* EXERCISE REQUIREMENTS
Look through the data below and extract, unchanged, the lines from the one that contains "purple brick A3:A4" to the one that contains "red brick I1:I2", both included.

* RECORD EXTRACTS
.....

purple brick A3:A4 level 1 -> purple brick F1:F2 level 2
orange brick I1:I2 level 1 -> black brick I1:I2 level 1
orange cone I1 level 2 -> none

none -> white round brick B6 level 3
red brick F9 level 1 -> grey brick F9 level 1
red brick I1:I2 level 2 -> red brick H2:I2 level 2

.....

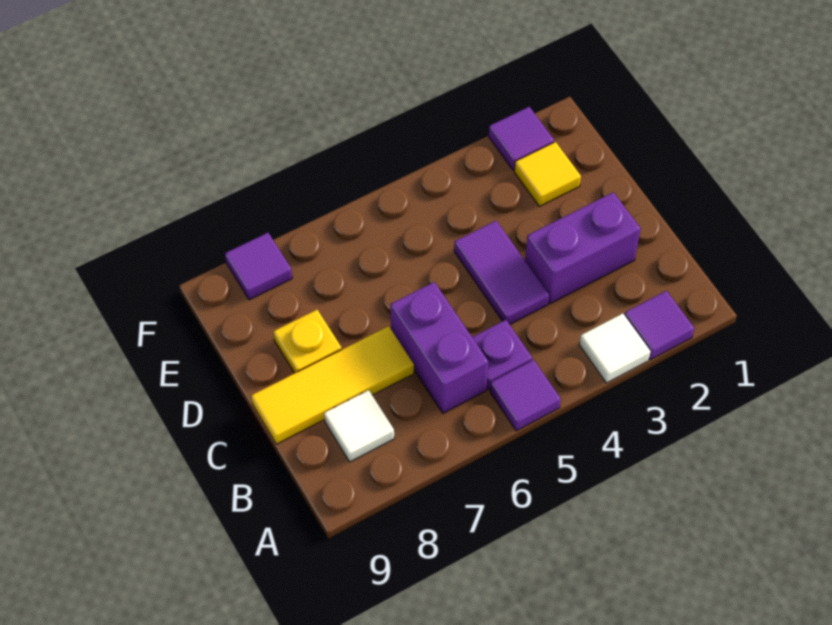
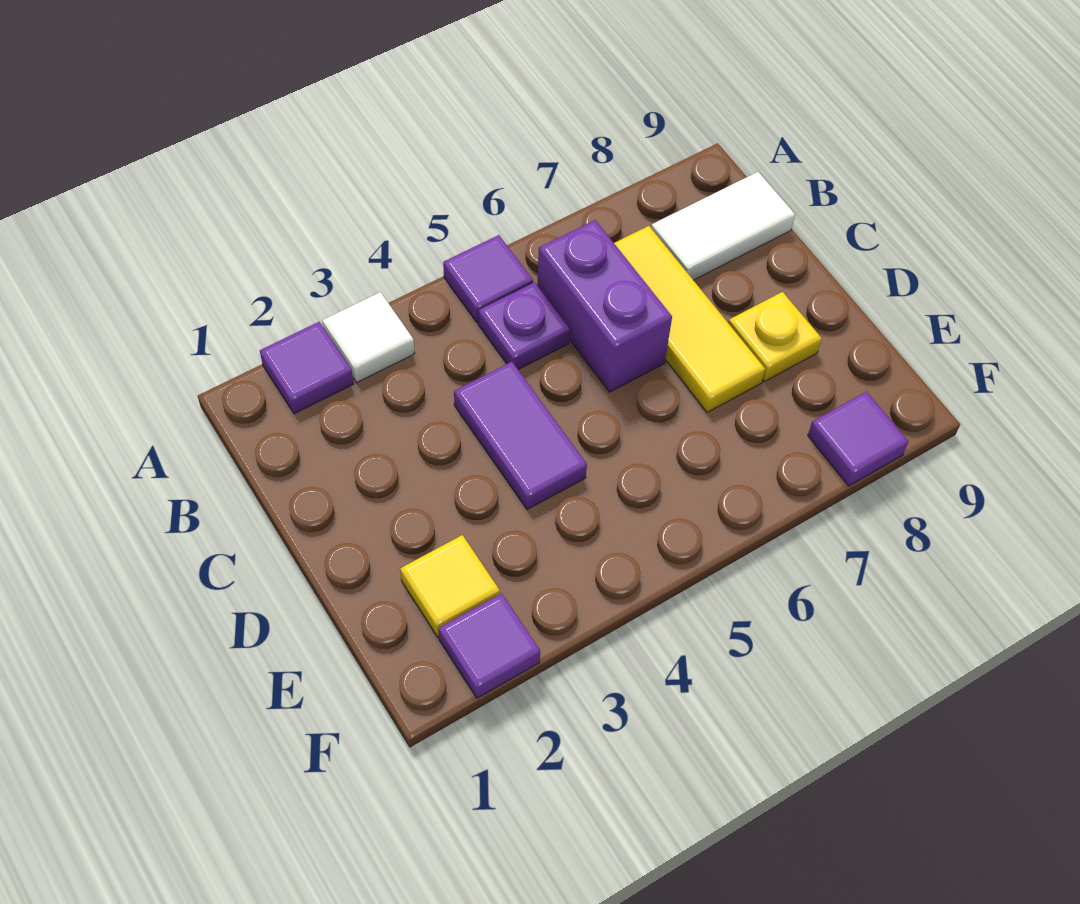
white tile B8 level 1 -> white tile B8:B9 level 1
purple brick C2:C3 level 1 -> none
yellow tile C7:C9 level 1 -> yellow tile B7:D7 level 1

.....

* RESULT FOR THIS TASK
purple brick A3:A4 level 1 -> purple brick F1:F2 level 2
orange brick I1:I2 level 1 -> black brick I1:I2 level 1
orange cone I1 level 2 -> none

none -> white round brick B6 level 3
red brick F9 level 1 -> grey brick F9 level 1
red brick I1:I2 level 2 -> red brick H2:I2 level 2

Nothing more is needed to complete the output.